### PROVIDED RECORDS

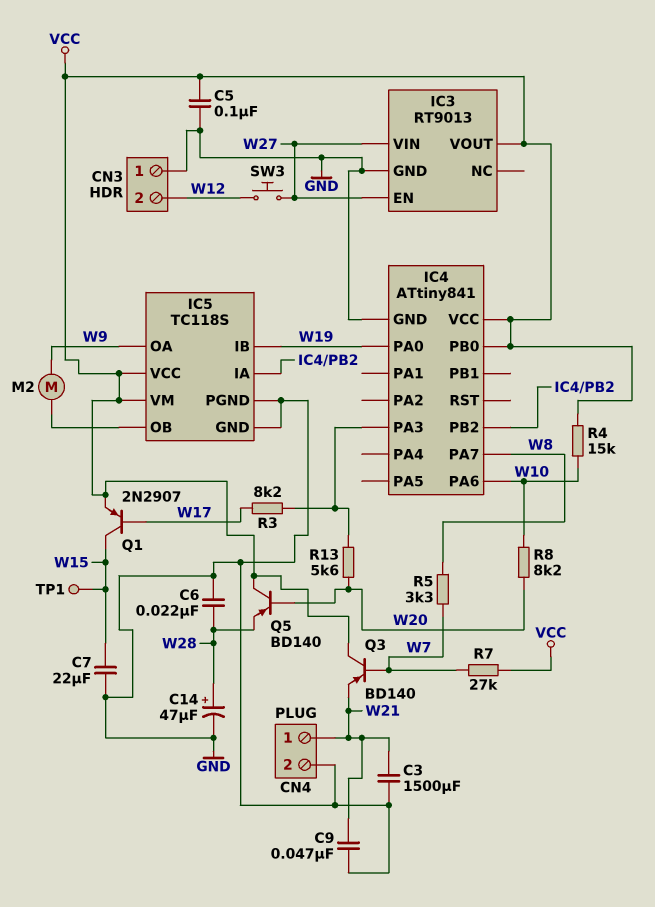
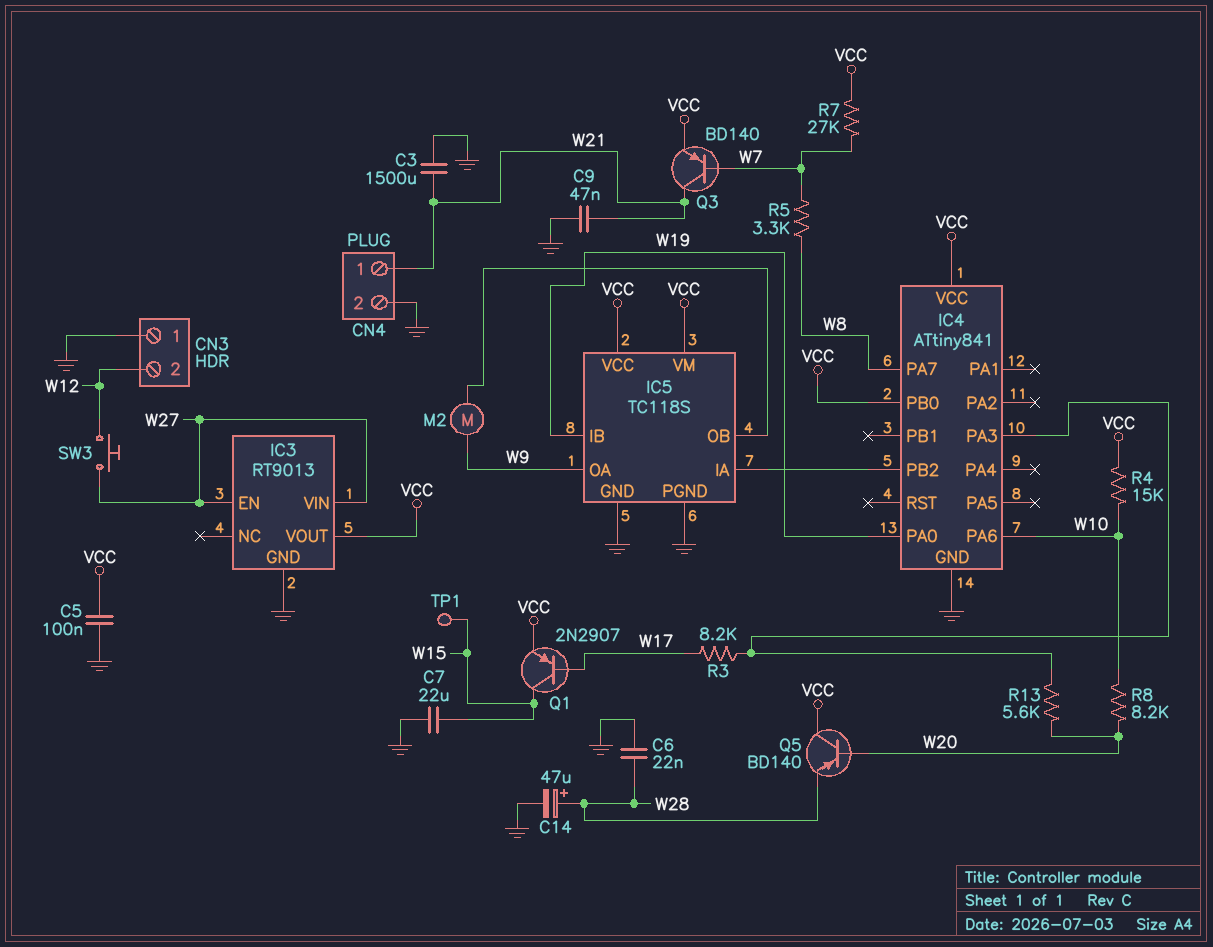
Q3: PNP BD140 (B W7, C VCC, E W21) -> PNP BD140 (B W7, C W21, E VCC)

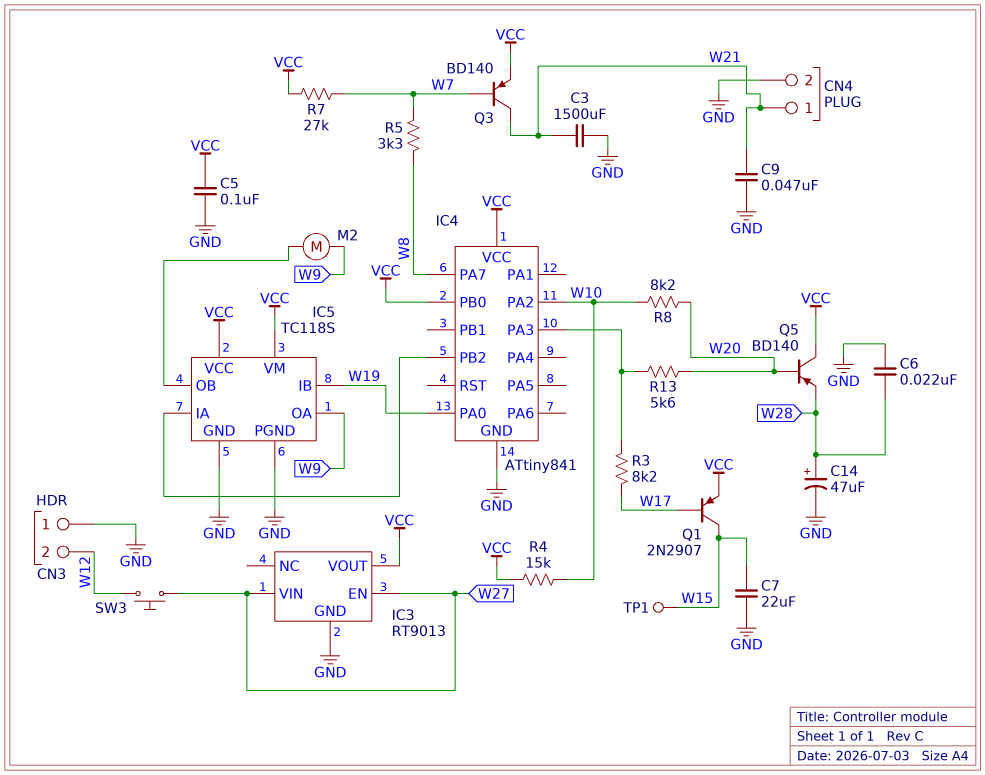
IC4 pin PA2: none -> W10
IC4 pin PA6: W10 -> none

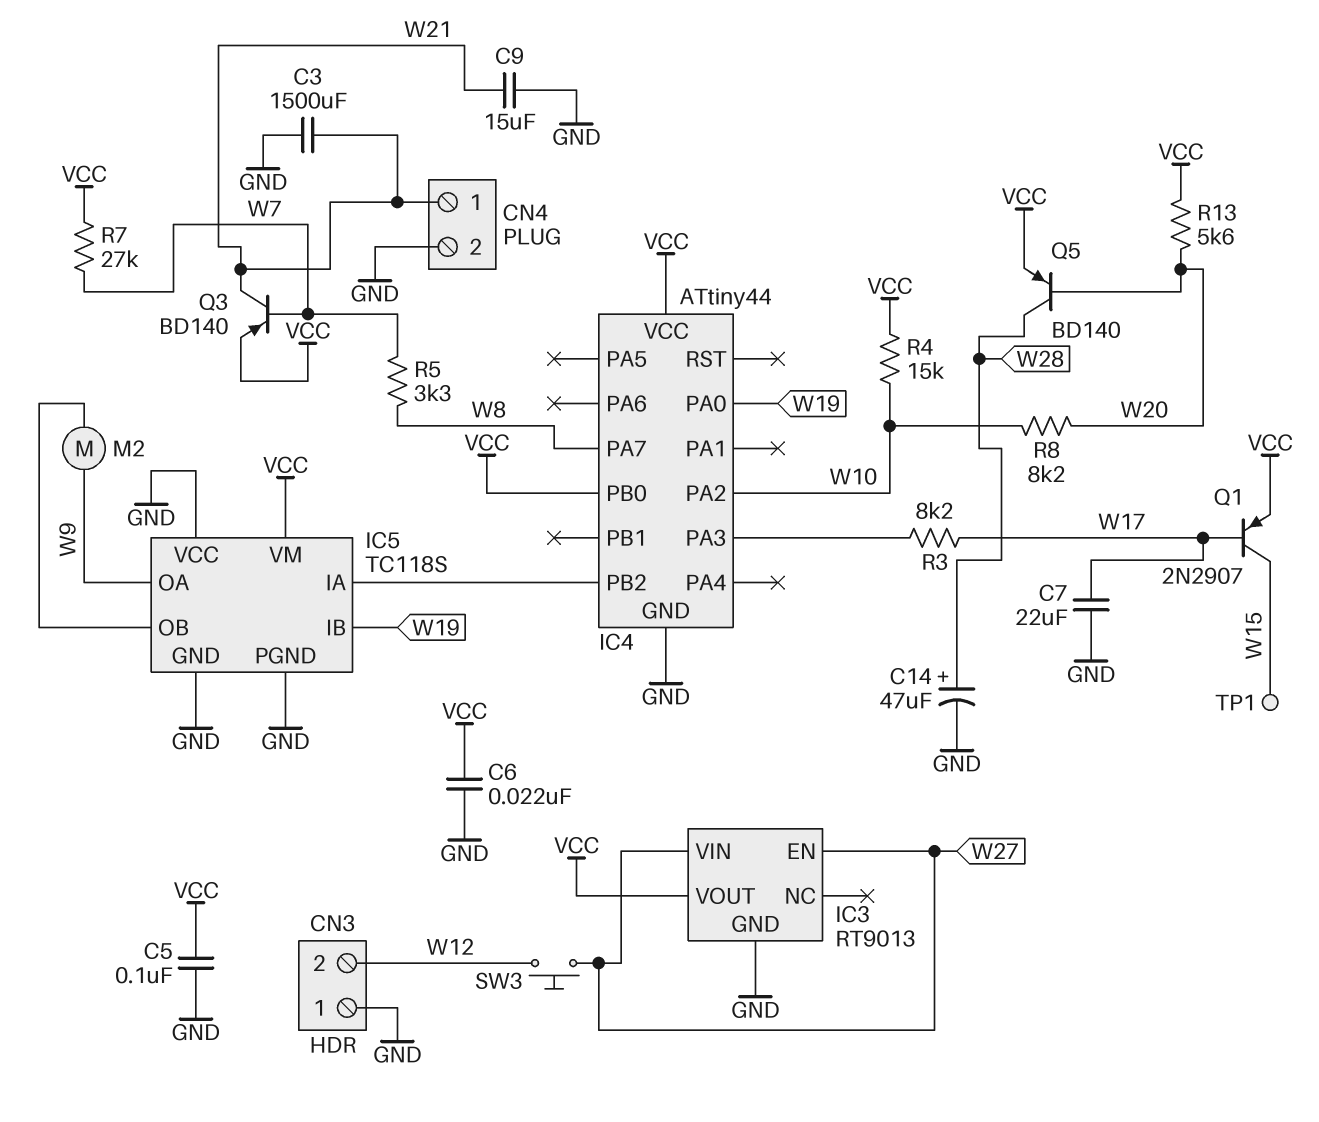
C6: 22nF (GND, W28) -> 22nF (GND, VCC)
C7: 22uF (GND, W15) -> 22uF (GND, W17)
C9: 47nF (GND, W21) -> 15uF (GND, W21)
IC4: ATtiny841 -> ATtiny44
IC5 pin VCC: VCC -> GND
Q5: PNP BD140 (B W20, C VCC, E W28) -> PNP BD140 (B W20, C W28, E VCC)
R13: 5.6k (IC4/PA3, W20) -> 5.6k (VCC, W20)

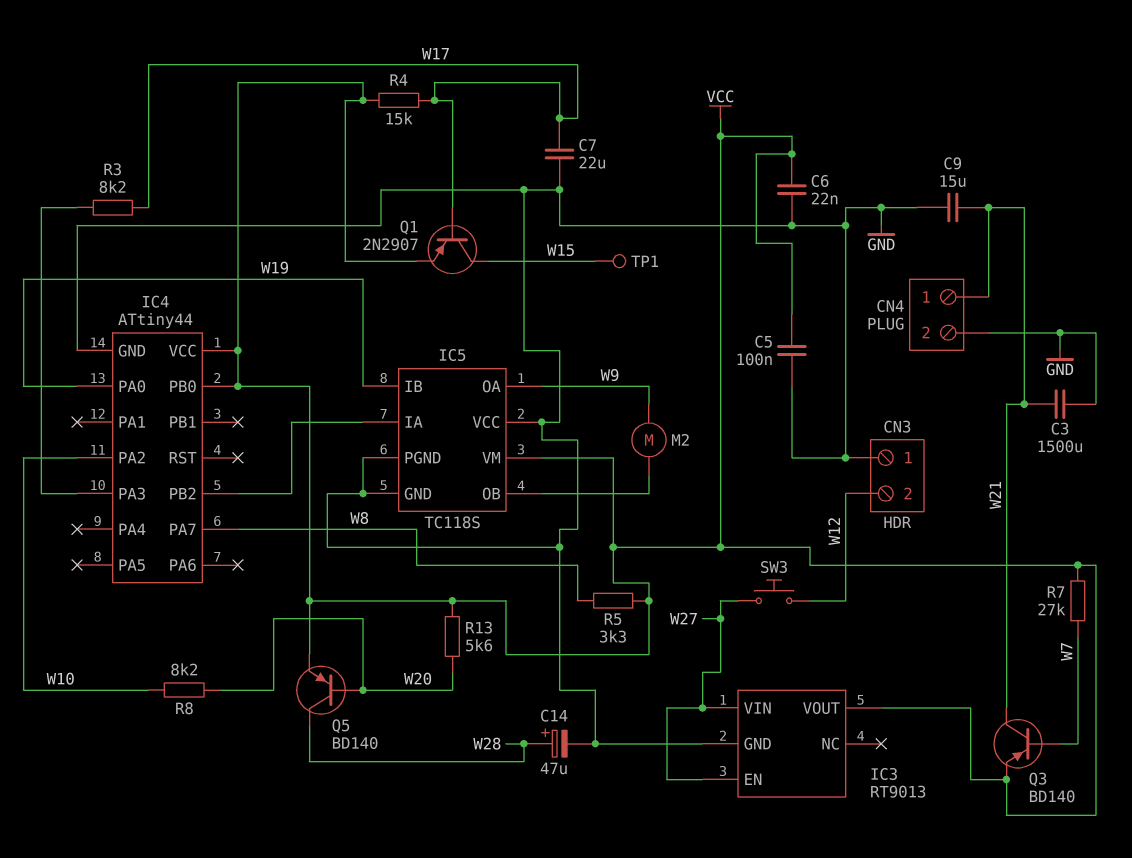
R4: 15k (VCC, W10) -> 15k (VCC, W17)
R5: 3.3k (W7, W8) -> 3.3k (VCC, W8)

### YOUR GOAL
If a line above holds the string "none", copy it out.

### RESPONSE TO THE TASK
IC4 pin PA2: none -> W10
IC4 pin PA6: W10 -> none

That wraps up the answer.